■ Assignment
For each line below that holds the word "yellow", make a copy.

■ Extracted information
++++++++++

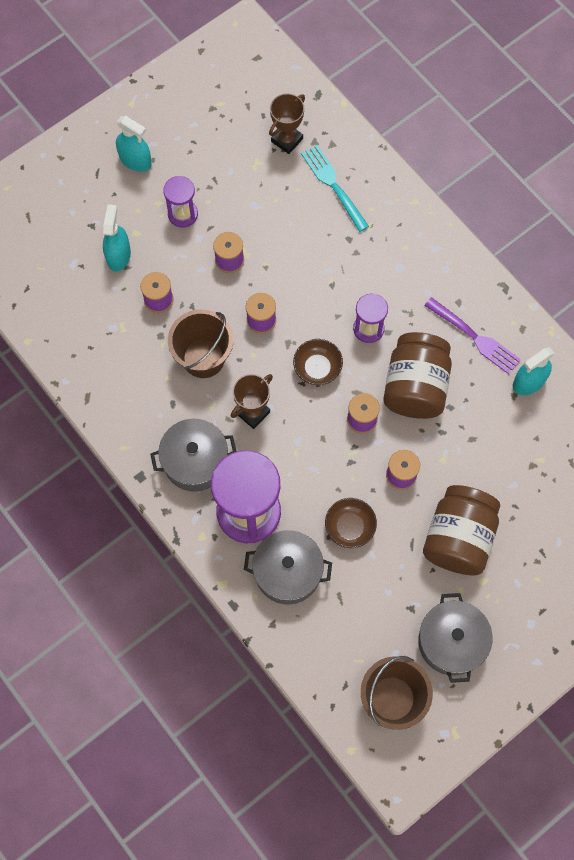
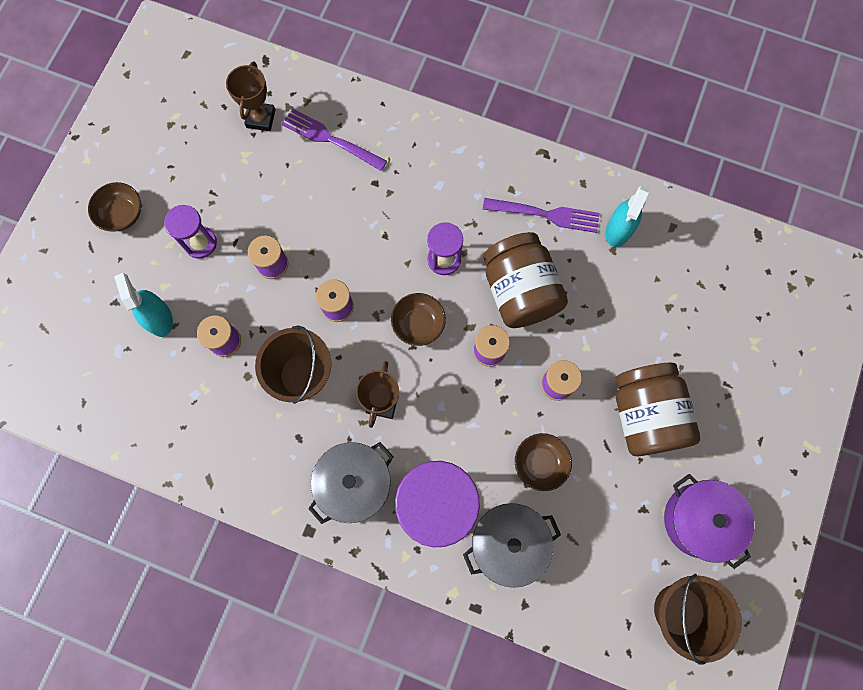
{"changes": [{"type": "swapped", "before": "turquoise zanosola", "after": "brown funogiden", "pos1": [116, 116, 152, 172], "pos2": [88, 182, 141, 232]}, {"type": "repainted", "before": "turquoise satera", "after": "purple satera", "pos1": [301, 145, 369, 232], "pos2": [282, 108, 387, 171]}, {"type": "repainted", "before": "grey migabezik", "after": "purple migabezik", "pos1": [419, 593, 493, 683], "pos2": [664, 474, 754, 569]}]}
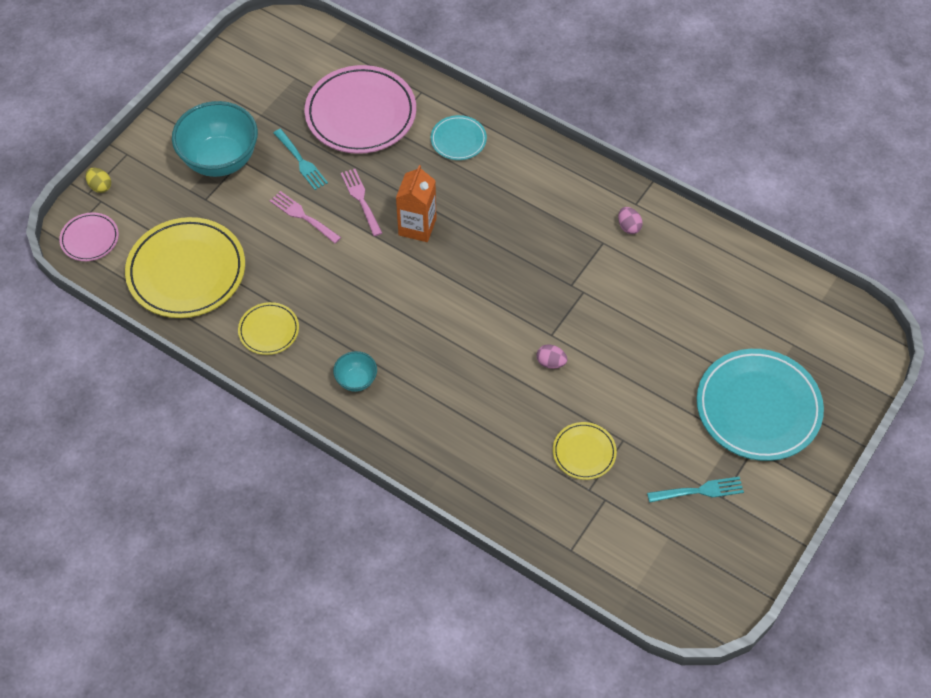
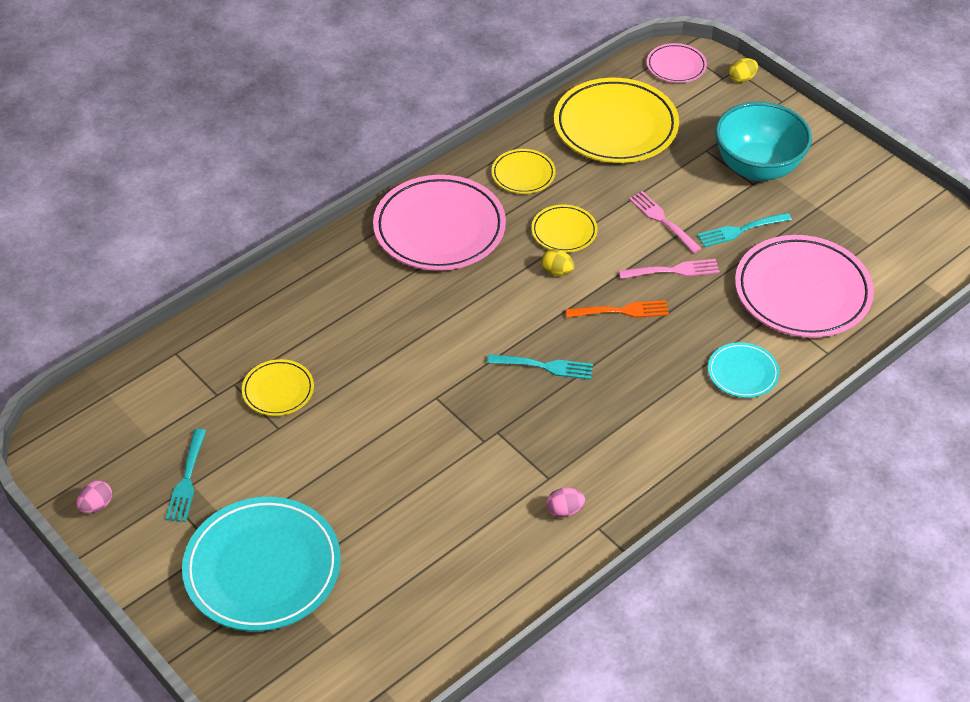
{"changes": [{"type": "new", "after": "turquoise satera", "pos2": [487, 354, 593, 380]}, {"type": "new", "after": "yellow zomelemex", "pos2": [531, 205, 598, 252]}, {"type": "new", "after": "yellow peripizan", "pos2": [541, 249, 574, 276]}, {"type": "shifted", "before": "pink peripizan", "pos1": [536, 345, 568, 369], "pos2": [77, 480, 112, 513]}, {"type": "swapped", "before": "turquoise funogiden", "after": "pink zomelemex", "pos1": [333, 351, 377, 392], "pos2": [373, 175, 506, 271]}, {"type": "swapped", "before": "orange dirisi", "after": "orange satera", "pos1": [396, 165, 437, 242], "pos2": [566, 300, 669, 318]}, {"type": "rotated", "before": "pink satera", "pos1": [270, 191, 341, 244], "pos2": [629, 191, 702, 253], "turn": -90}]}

++++++++++

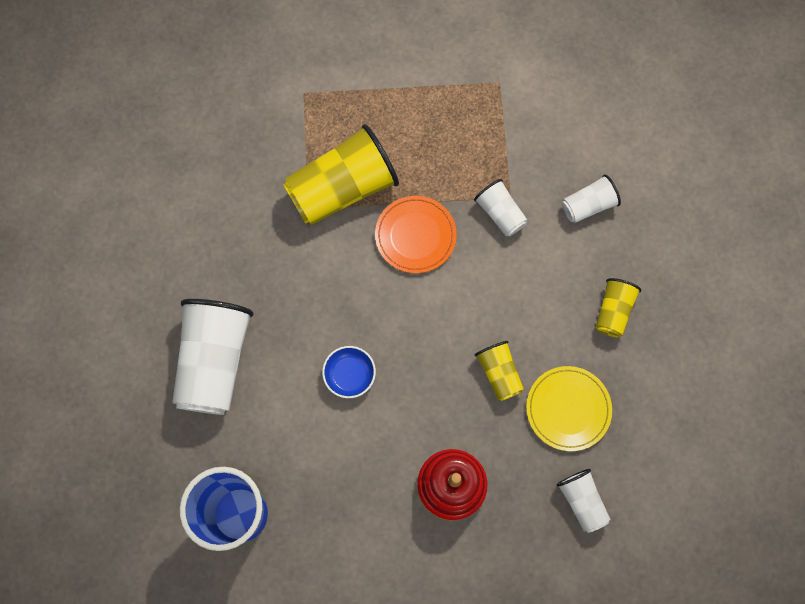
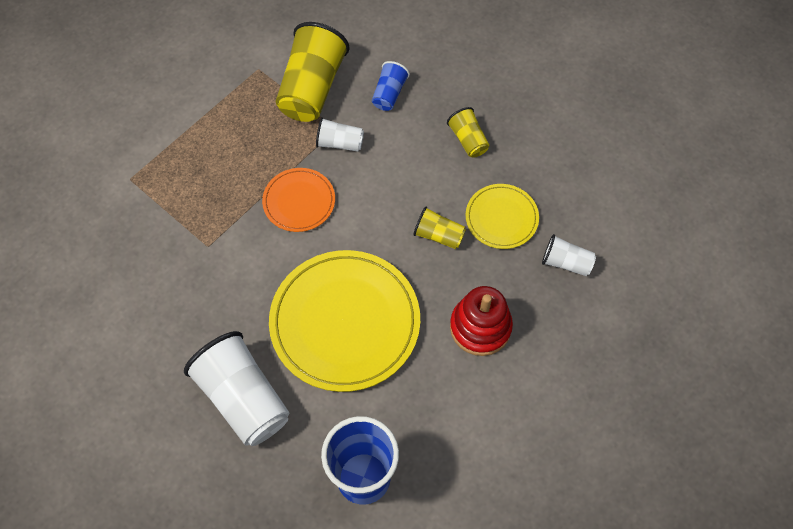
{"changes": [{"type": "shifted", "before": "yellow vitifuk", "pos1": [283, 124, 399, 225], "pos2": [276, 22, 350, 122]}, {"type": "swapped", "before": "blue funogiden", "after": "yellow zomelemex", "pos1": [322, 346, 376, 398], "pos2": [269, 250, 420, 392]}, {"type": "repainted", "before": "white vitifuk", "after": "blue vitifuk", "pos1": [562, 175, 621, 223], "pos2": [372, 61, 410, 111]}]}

++++++++++

■ Reply
{"changes": [{"type": "new", "after": "turquoise satera", "pos2": [487, 354, 593, 380]}, {"type": "new", "after": "yellow zomelemex", "pos2": [531, 205, 598, 252]}, {"type": "new", "after": "yellow peripizan", "pos2": [541, 249, 574, 276]}, {"type": "shifted", "before": "pink peripizan", "pos1": [536, 345, 568, 369], "pos2": [77, 480, 112, 513]}, {"type": "swapped", "before": "turquoise funogiden", "after": "pink zomelemex", "pos1": [333, 351, 377, 392], "pos2": [373, 175, 506, 271]}, {"type": "swapped", "before": "orange dirisi", "after": "orange satera", "pos1": [396, 165, 437, 242], "pos2": [566, 300, 669, 318]}, {"type": "rotated", "before": "pink satera", "pos1": [270, 191, 341, 244], "pos2": [629, 191, 702, 253], "turn": -90}]}
{"changes": [{"type": "shifted", "before": "yellow vitifuk", "pos1": [283, 124, 399, 225], "pos2": [276, 22, 350, 122]}, {"type": "swapped", "before": "blue funogiden", "after": "yellow zomelemex", "pos1": [322, 346, 376, 398], "pos2": [269, 250, 420, 392]}, {"type": "repainted", "before": "white vitifuk", "after": "blue vitifuk", "pos1": [562, 175, 621, 223], "pos2": [372, 61, 410, 111]}]}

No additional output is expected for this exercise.